Record excerpts:
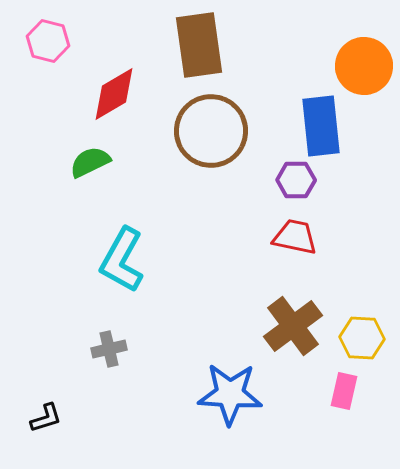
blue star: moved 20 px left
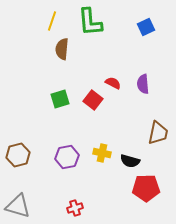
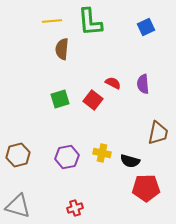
yellow line: rotated 66 degrees clockwise
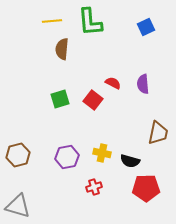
red cross: moved 19 px right, 21 px up
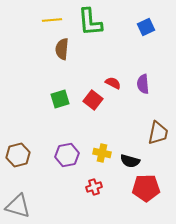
yellow line: moved 1 px up
purple hexagon: moved 2 px up
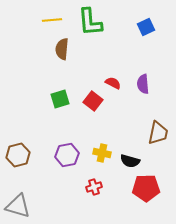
red square: moved 1 px down
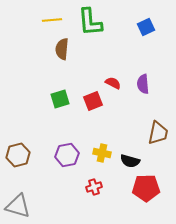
red square: rotated 30 degrees clockwise
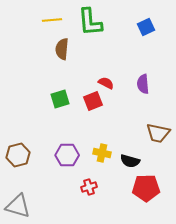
red semicircle: moved 7 px left
brown trapezoid: rotated 90 degrees clockwise
purple hexagon: rotated 10 degrees clockwise
red cross: moved 5 px left
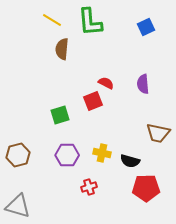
yellow line: rotated 36 degrees clockwise
green square: moved 16 px down
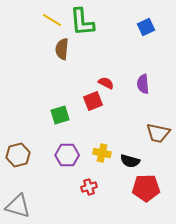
green L-shape: moved 8 px left
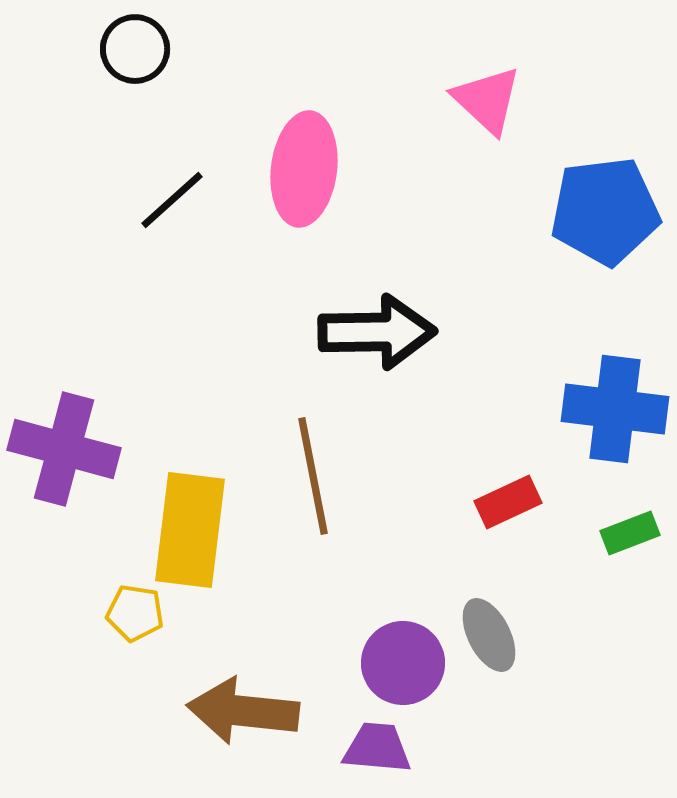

Exercise details:
Rewrite the lines of the records from the one holding "red semicircle: moved 7 px left" through the end of the records, inclusive, with "rotated" replaced by "turned" and nothing else changed. Leave the pictures out of the answer.

Response to the task:
red semicircle: moved 7 px left
brown trapezoid: turned 90 degrees clockwise
purple hexagon: turned 10 degrees clockwise
red cross: moved 5 px left
yellow line: turned 36 degrees clockwise
green square: moved 16 px down
green L-shape: moved 8 px left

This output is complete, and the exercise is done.